## Activity
Those lines of the records that contain "none" are to be located and copied.

## The data
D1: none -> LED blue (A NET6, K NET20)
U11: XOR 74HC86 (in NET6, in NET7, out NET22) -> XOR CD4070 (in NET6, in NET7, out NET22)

* * *

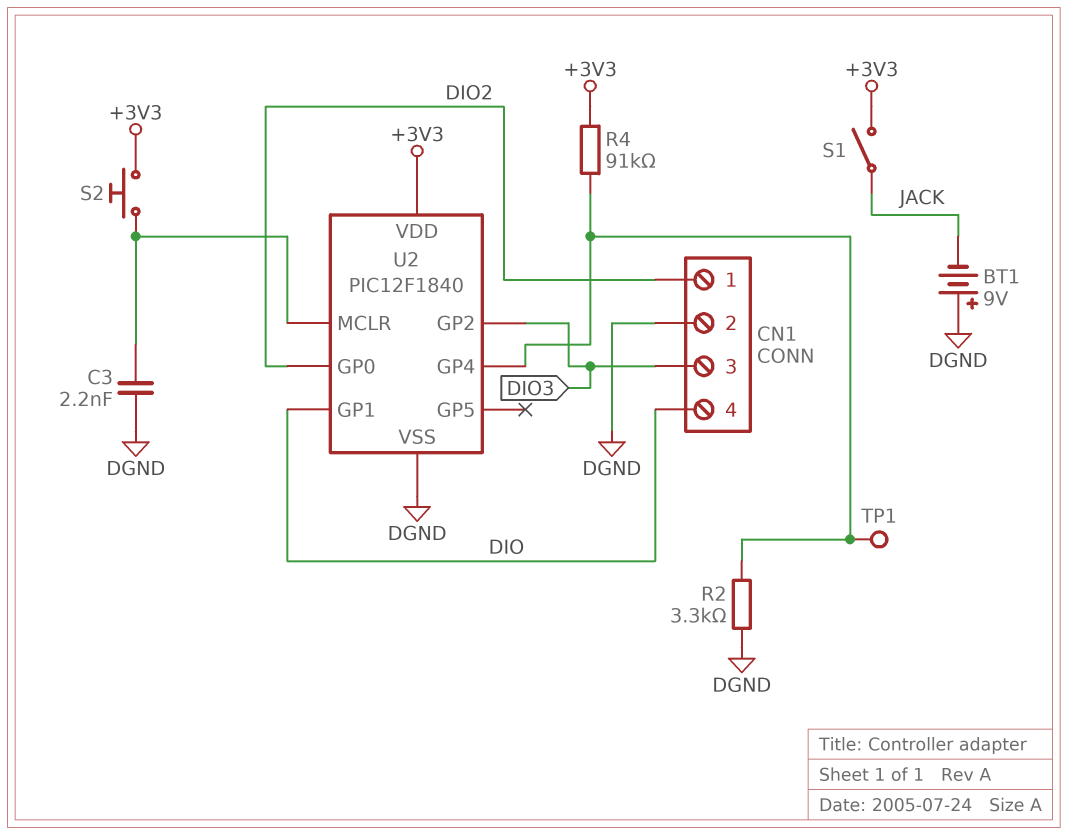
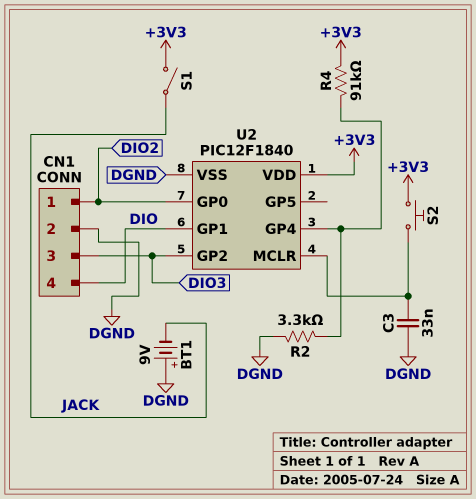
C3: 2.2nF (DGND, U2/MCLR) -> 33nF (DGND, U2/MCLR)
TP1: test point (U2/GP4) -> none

---

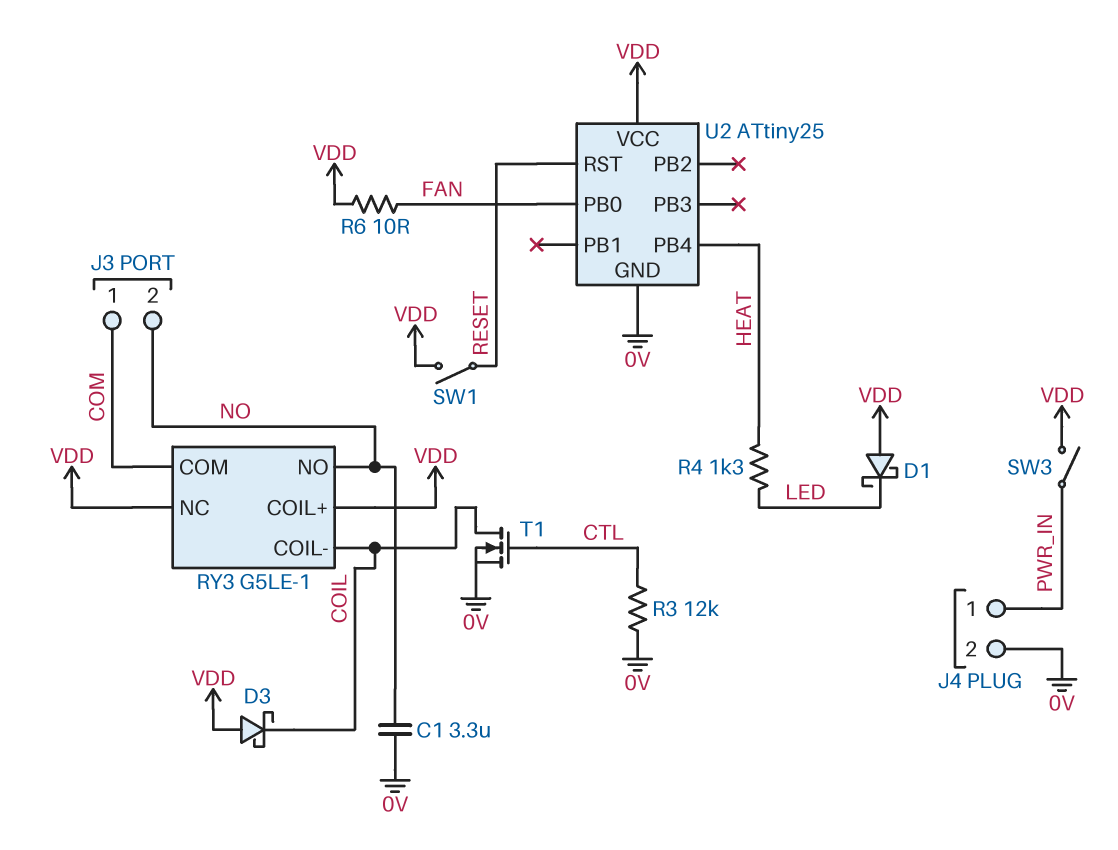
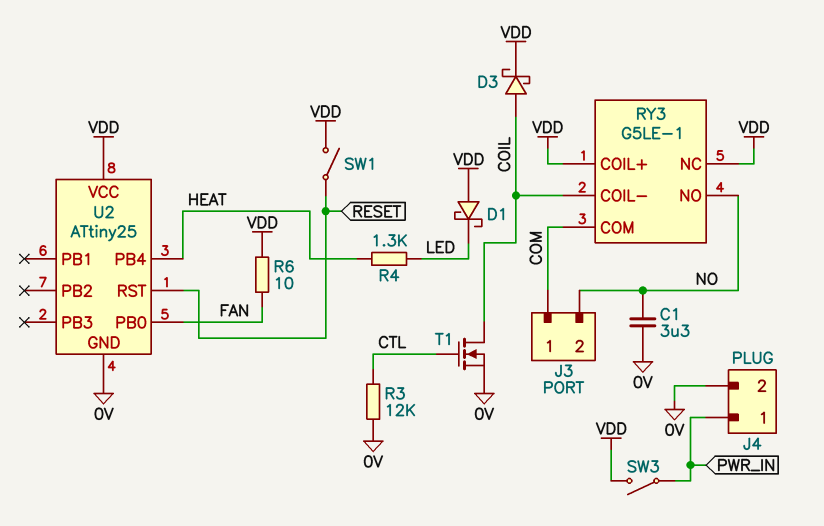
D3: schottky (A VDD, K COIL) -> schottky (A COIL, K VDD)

## Result
D1: none -> LED blue (A NET6, K NET20)
TP1: test point (U2/GP4) -> none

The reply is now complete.